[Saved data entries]
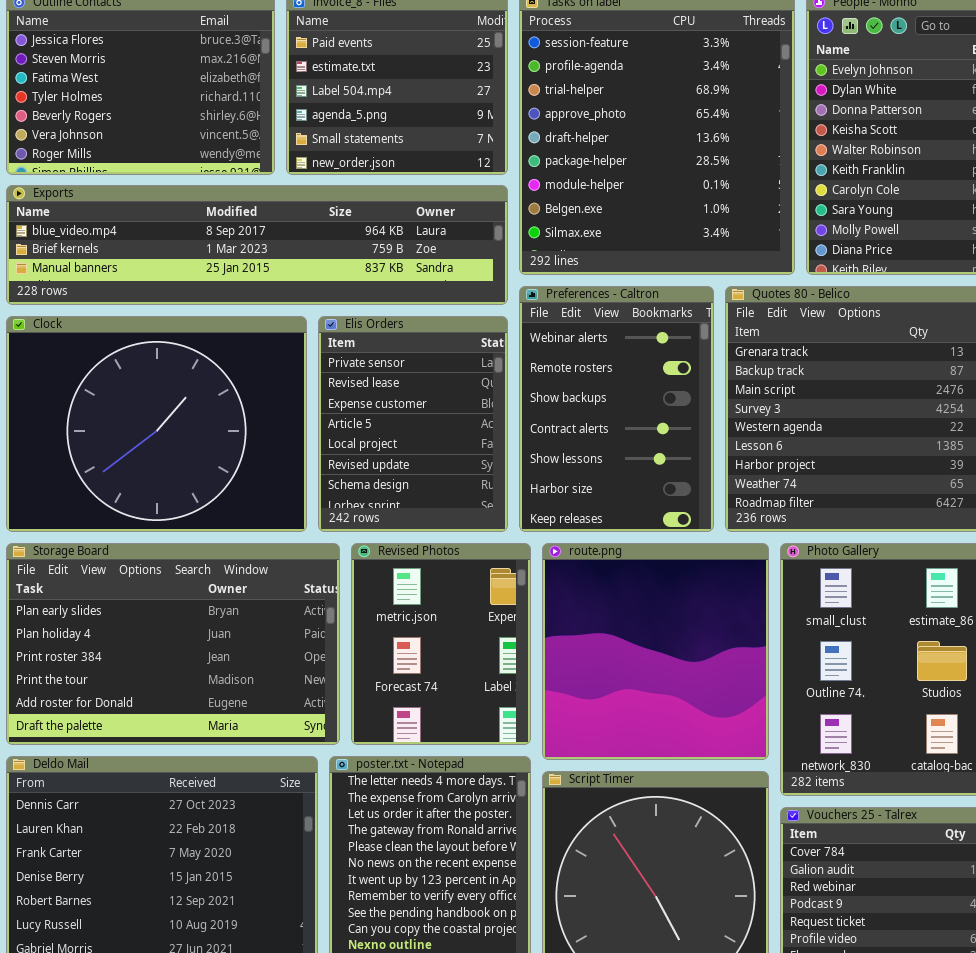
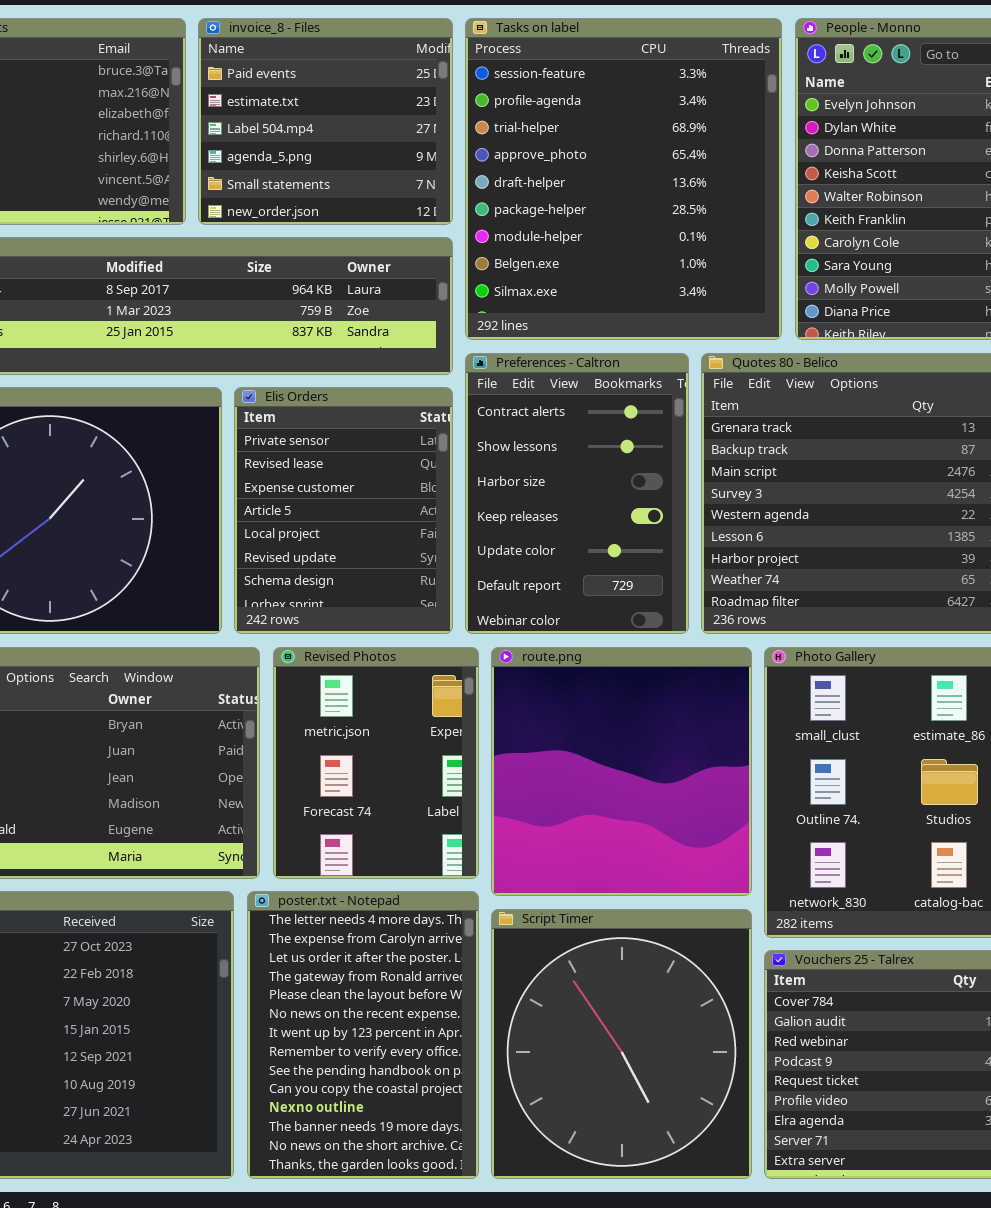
Preferences - Caltron: [519,286,714,532] -> [465,353,689,634], scrolled down 3 rows

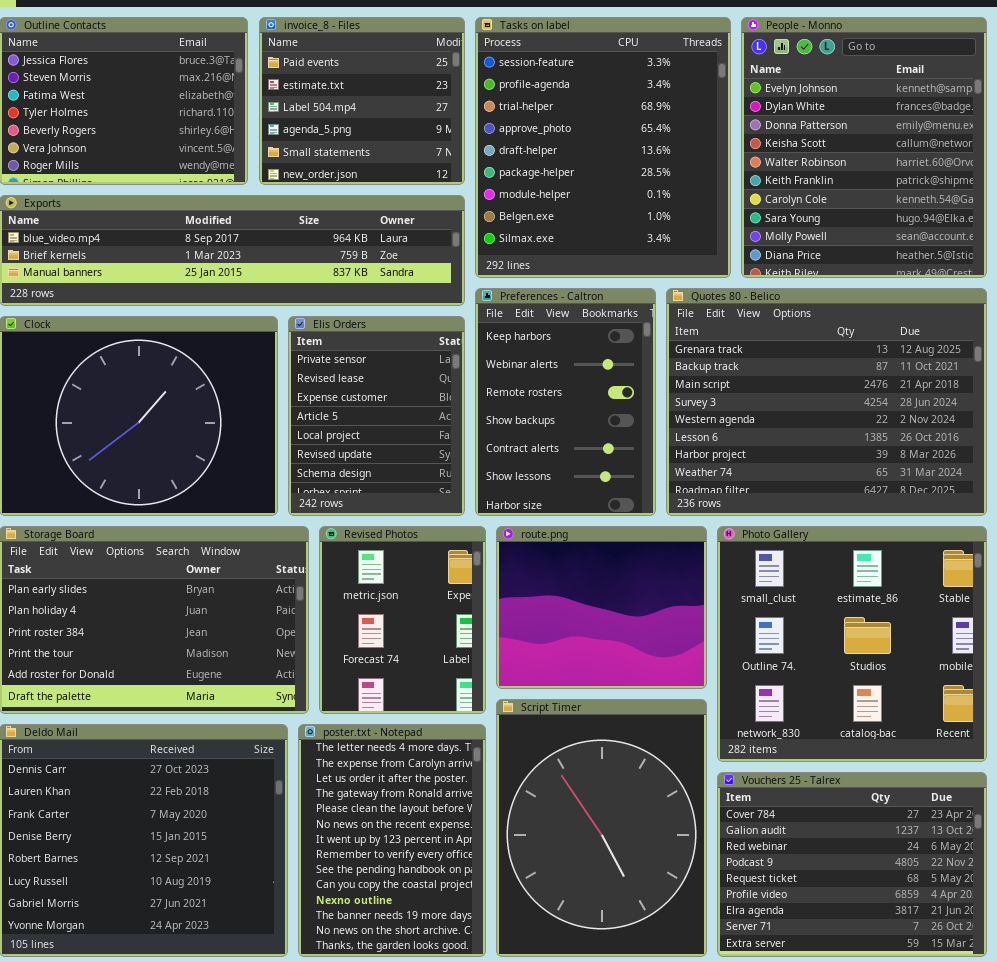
Preferences - Caltron: [465,353,689,634] -> [475,288,656,516], scrolled up 4 rows
route.png: [491,647,752,896] -> [496,526,707,689], resized
Script Timer: [491,909,752,1179] -> [496,699,707,957], resized

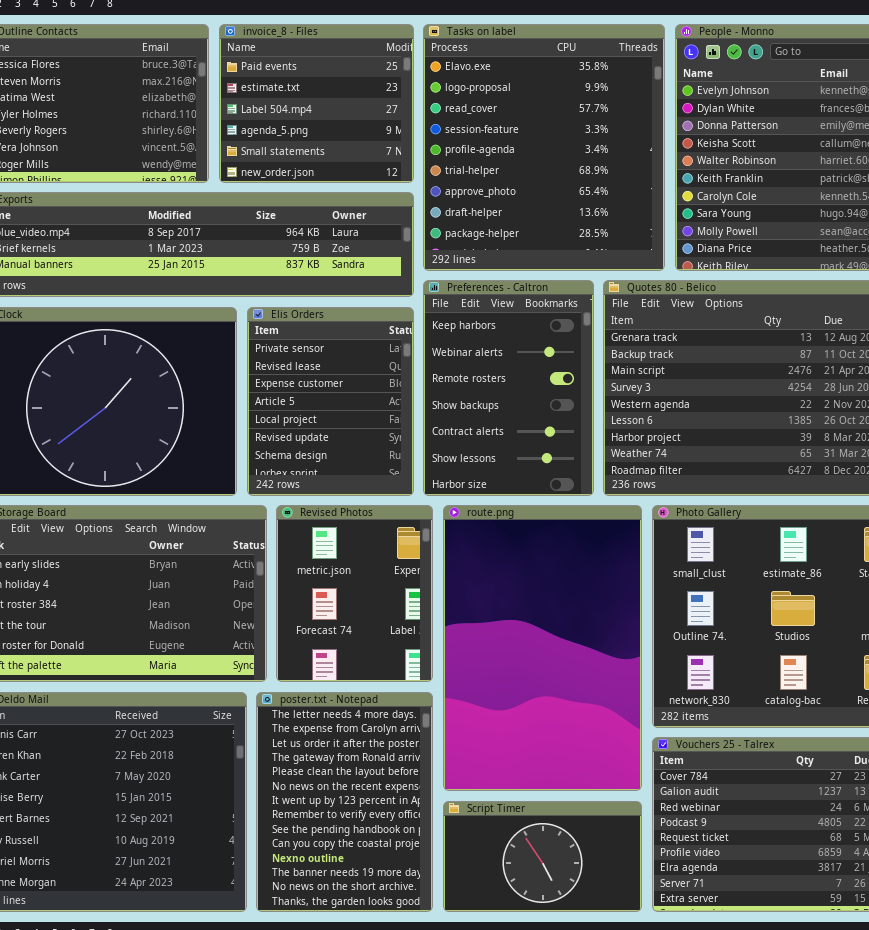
Tasks on label: [475,17,731,278] -> [423,24,665,271], scrolled up 3 rows
route.png: [496,526,707,689] -> [443,505,642,791], resized
Script Timer: [496,699,707,957] -> [443,801,642,912], resized

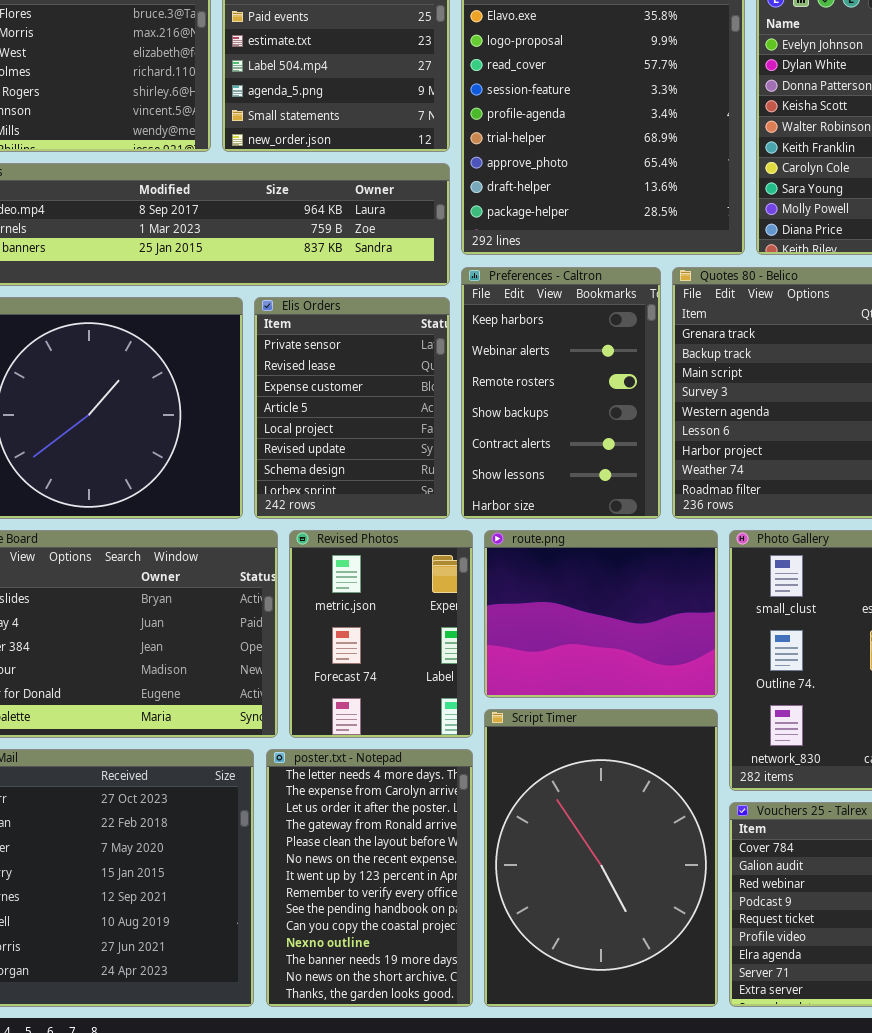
route.png: [443,505,642,791] -> [484,530,718,698], resized
Script Timer: [443,801,642,912] -> [484,709,718,1007], resized

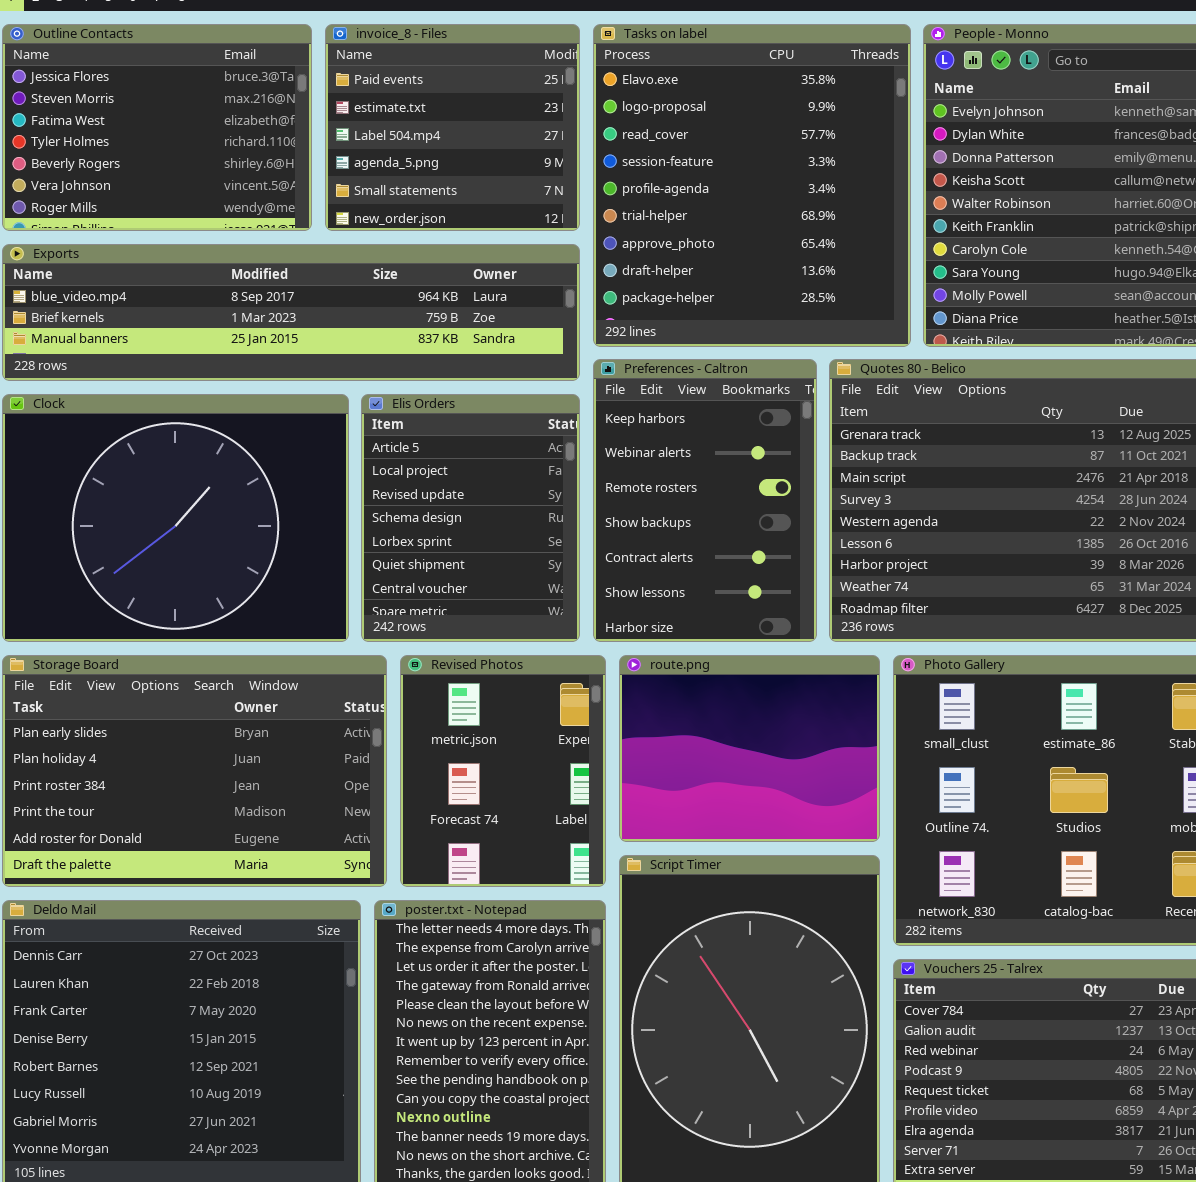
Elis Orders: [254,297,450,519] -> [361,394,580,642], scrolled down 3 rows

### TASK BRIEF:
Pictures excluded, return exactly the lines from the one with "Script Timer: [443,801,642,912]" through the final line of the entries above, both included.

### OUTPUT:
Script Timer: [443,801,642,912] -> [484,709,718,1007], resized

Elis Orders: [254,297,450,519] -> [361,394,580,642], scrolled down 3 rows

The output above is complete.